**Instructions for the task:** Pick out each line in the rows below that contains the word "fleece", and copy those lines.

Entries on spatial positioning
◆ ◆ ◆ ◆

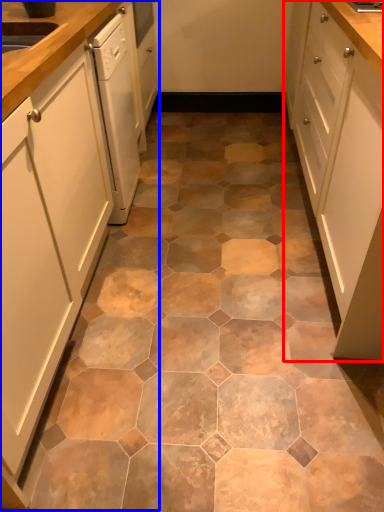
Question: Which object appears closest to the camera in this image, cabinetry (highlighted by a red box) or cabinetry (highlighted by a blue box)?

Choices:
 (A) cabinetry
 (B) cabinetry

Answer: (B)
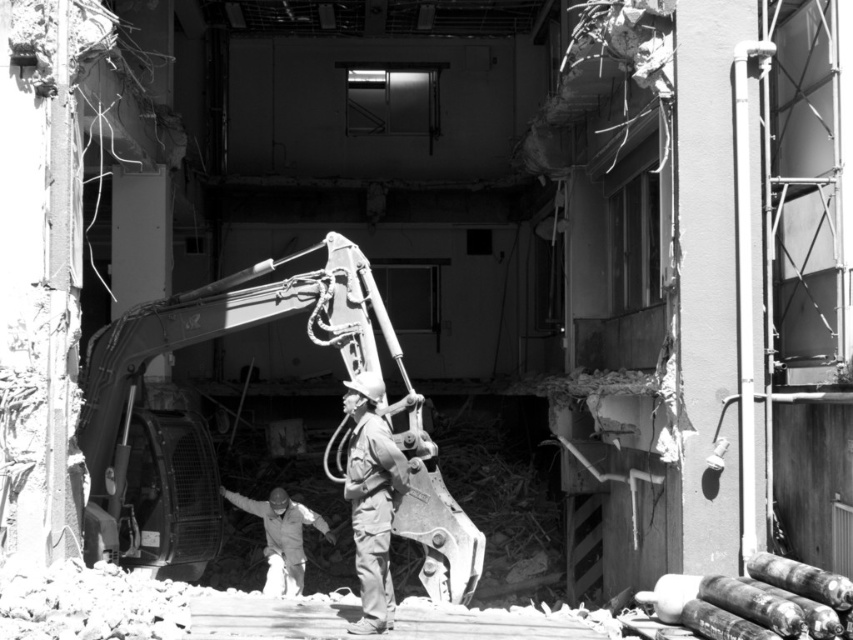
You are a safety inspector observing the demolition site. You notice the metallic gray excavator at center and the camouflage fabric uniform at center. Which object is taller?

The metallic gray excavator at center is taller than the camouflage fabric uniform at center.

You are standing at the entrance of the partially demolished building and want to reach the point marked at coordinates point (364, 516). If you can walk 1.5 meters per second, how long will it take you to reach that point?

The distance of point (364, 516) from viewer is 9.05 meters. At a walking speed of 1.5 meters per second, it would take approximately 6.03 seconds to reach the point.

You are standing at the entrance of the partially demolished building and want to locate two workers. The first worker is at point (392, 509) and the second worker is at point (300, 564). Which worker is closer to the entrance?

The worker at point (392, 509) is closer to the entrance because they are in front of the worker at point (300, 564).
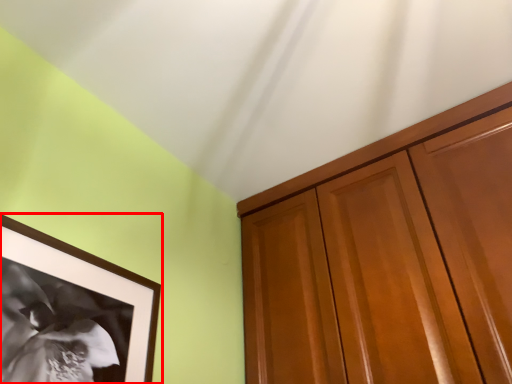
Question: In this image, where is picture frame (annotated by the red box) located relative to cabinetry?

Choices:
 (A) left
 (B) right

Answer: (A)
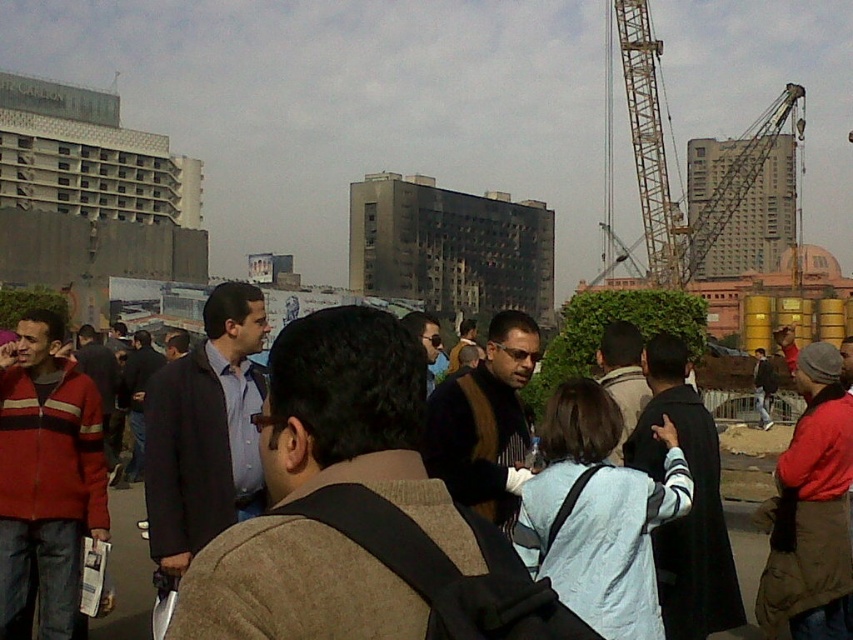
Question: Does metallic gray crane at upper right appear over light brown jacket at center?

Choices:
 (A) yes
 (B) no

Answer: (A)

Question: Estimate the real-world distances between objects in this image. Which object is farther from the dark blue shirt at center?

Choices:
 (A) red fleece jacket at left
 (B) light brown jacket at center
 (C) metallic gray crane at upper right

Answer: (C)

Question: Is red fleece jacket at left closer to the viewer compared to metallic gray crane at upper right?

Choices:
 (A) yes
 (B) no

Answer: (A)

Question: In this image, where is red fleece jacket at left located relative to light brown jacket at center?

Choices:
 (A) below
 (B) above

Answer: (A)

Question: Which is farther from the light brown jacket at center?

Choices:
 (A) dark blue shirt at center
 (B) metallic gray crane at upper right
 (C) red fleece jacket at left

Answer: (B)

Question: Which object is the closest to the red fleece jacket at left?

Choices:
 (A) light brown jacket at center
 (B) metallic gray crane at upper right

Answer: (A)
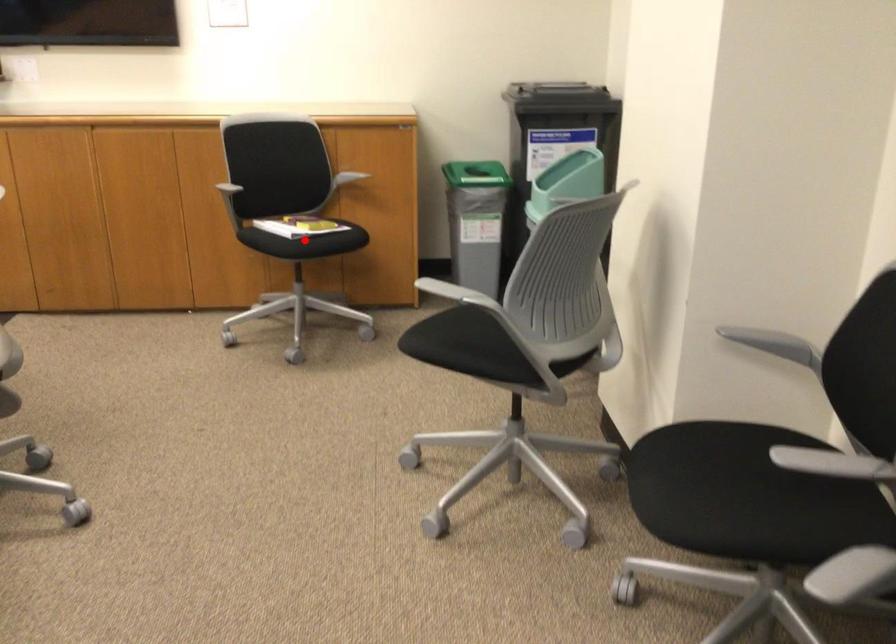
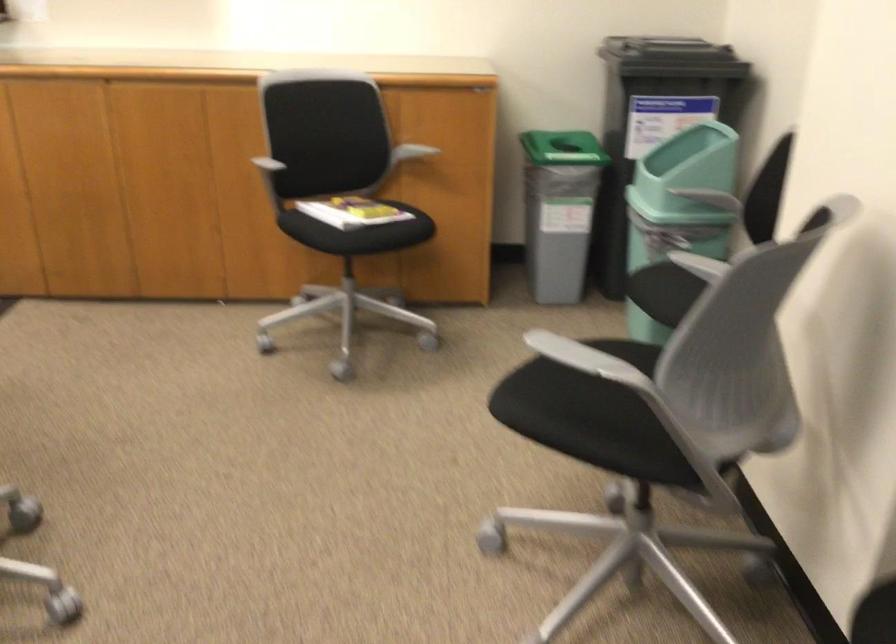
Question: I am providing you with two images of the same scene from different viewpoints. In image1, a red point is highlighted. Considering the same 3D point in image2, which of the following is correct?

Choices:
 (A) It is closer
 (B) It is farther

Answer: (A)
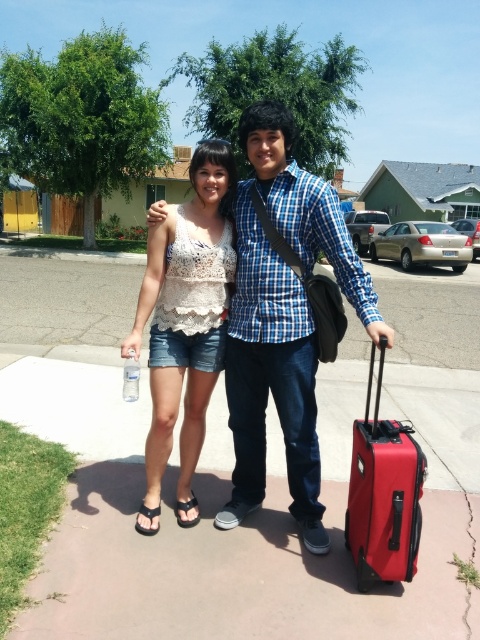
You are a photographer trying to capture a photo of the white lace tank top at center and the black fabric sandal at lower left. Which object should you focus on first if you want to ensure both are in the frame without moving the camera?

The black fabric sandal at lower left should be focused on first because the white lace tank top at center is to the right of it, so adjusting the frame to include the sandal on the left ensures the tank top is also within the shot.

You are a delivery robot with a width of 50 centimeters. You need to move past the clear plastic bottle at lower left and the black fabric sandal at lower left. Can you fit through the space between them?

The space between the clear plastic bottle at lower left and the black fabric sandal at lower left is 64.22 centimeters. Since your width is 50 centimeters, you can fit through the space between them.

Based on the photo, you are standing at the center of the image and want to pick up the red matte suitcase at lower right. In which direction should you move to reach it?

The red matte suitcase at lower right is located at point (384, 493), so you should move to the lower right direction to reach it.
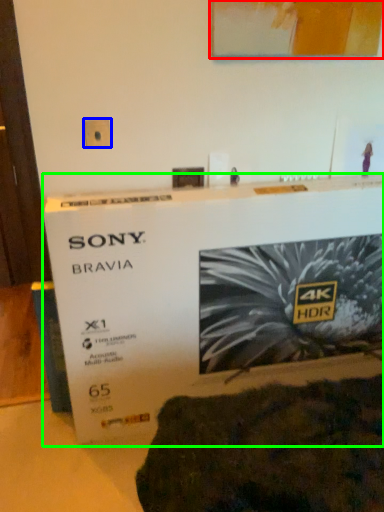
Question: Considering the real-world distances, which object is farthest from picture frame (highlighted by a red box)? electric outlet (highlighted by a blue box) or poster (highlighted by a green box)?

Choices:
 (A) electric outlet
 (B) poster

Answer: (B)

◆ ◆ ◆ ◆

**Exercise answer:**
 (A) red fleece jacket at left
Question: Is red fleece jacket at left closer to the viewer compared to metallic gray crane at upper right?
Question: In this image, where is red fleece jacket at left located relative to light brown jacket at center?
 (C) red fleece jacket at left
Question: Which object is the closest to the red fleece jacket at left?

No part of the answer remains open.